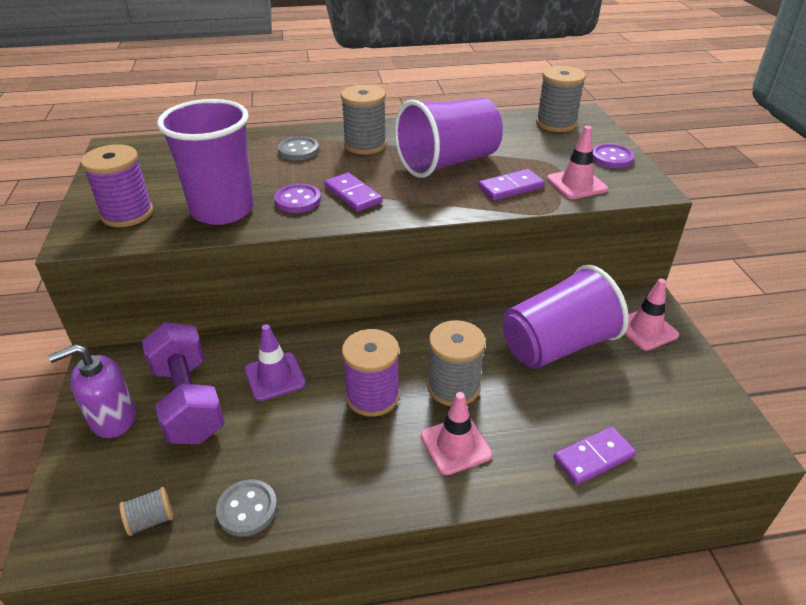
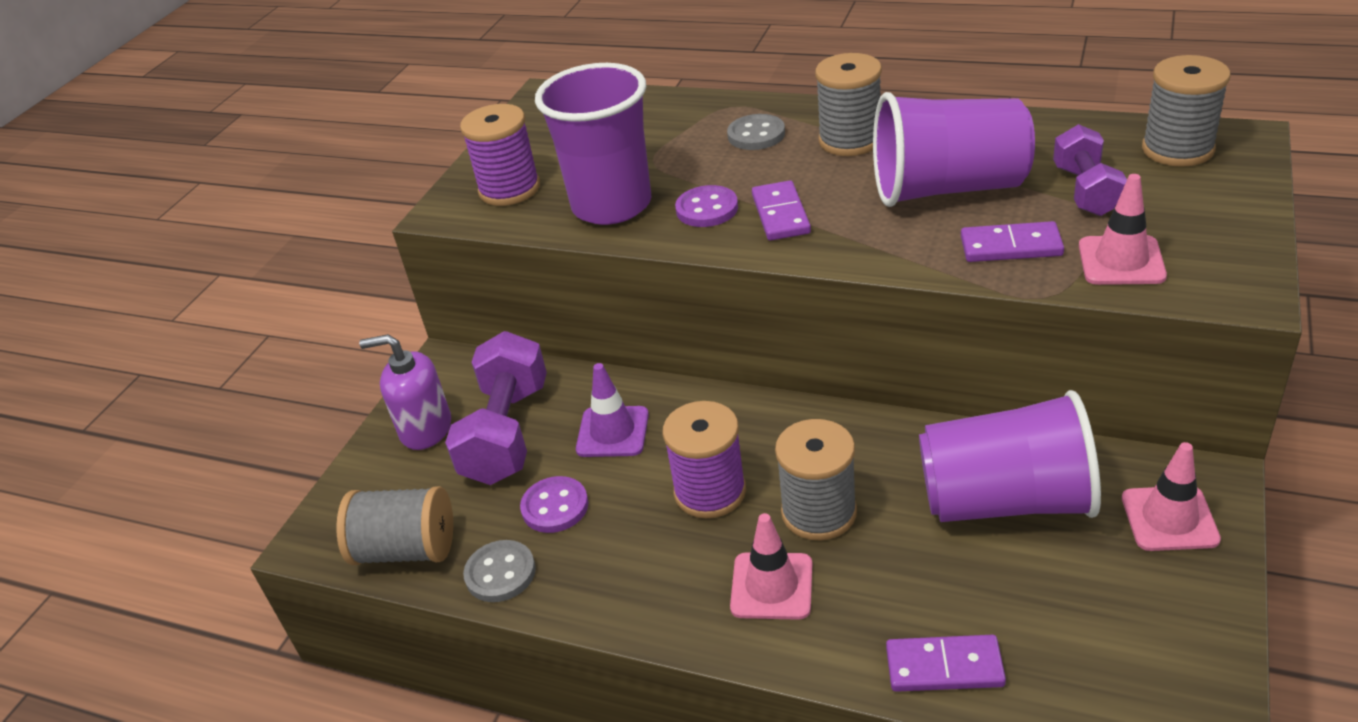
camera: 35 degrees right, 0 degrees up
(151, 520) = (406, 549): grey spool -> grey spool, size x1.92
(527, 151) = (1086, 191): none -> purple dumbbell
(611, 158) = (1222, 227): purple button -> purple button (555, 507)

- - -

**Task objective:**
Write out the material above without changing a word, and skip any picture.

**Response for this exercise:**
camera: 35 degrees right, 0 degrees up
(151, 520) = (406, 549): grey spool -> grey spool, size x1.92
(527, 151) = (1086, 191): none -> purple dumbbell
(611, 158) = (1222, 227): purple button -> purple button (555, 507)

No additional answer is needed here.